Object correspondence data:
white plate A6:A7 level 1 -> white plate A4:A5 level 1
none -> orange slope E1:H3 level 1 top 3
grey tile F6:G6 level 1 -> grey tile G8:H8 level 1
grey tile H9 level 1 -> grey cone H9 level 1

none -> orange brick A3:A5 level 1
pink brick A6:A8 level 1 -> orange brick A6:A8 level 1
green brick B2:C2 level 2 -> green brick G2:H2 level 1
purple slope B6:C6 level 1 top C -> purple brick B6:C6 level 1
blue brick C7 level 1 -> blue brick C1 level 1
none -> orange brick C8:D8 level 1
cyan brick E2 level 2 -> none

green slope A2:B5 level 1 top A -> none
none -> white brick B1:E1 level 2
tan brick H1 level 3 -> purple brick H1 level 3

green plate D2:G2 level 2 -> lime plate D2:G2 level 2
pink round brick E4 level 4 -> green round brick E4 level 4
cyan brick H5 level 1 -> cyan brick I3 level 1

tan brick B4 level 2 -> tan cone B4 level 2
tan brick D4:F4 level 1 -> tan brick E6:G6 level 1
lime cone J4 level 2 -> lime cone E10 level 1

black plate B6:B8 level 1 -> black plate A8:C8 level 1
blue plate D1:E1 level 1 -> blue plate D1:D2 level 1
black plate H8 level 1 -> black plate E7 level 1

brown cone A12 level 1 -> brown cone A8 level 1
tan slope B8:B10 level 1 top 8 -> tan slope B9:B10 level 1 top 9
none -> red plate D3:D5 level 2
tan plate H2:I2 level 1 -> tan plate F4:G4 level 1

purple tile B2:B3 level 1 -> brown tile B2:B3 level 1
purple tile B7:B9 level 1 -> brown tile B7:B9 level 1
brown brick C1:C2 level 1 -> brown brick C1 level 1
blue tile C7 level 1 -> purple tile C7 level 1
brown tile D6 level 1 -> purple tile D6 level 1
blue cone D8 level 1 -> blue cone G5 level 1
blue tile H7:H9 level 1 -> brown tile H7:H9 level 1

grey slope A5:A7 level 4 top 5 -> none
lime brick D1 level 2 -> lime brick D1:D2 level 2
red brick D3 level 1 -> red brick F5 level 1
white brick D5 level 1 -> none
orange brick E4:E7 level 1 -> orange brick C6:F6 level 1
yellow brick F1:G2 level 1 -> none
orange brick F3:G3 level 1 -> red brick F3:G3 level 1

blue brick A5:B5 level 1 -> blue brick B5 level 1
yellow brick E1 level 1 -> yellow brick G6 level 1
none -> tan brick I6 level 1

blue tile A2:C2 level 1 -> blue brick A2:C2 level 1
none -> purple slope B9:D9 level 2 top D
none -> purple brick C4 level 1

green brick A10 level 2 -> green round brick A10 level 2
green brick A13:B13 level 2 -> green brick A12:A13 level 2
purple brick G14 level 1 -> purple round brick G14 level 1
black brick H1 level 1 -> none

◆ AIM OF THE EXERCISE ◆
Within the data, how many lines hold the word "round"? State only that number.

◆ SOLUTION ◆
3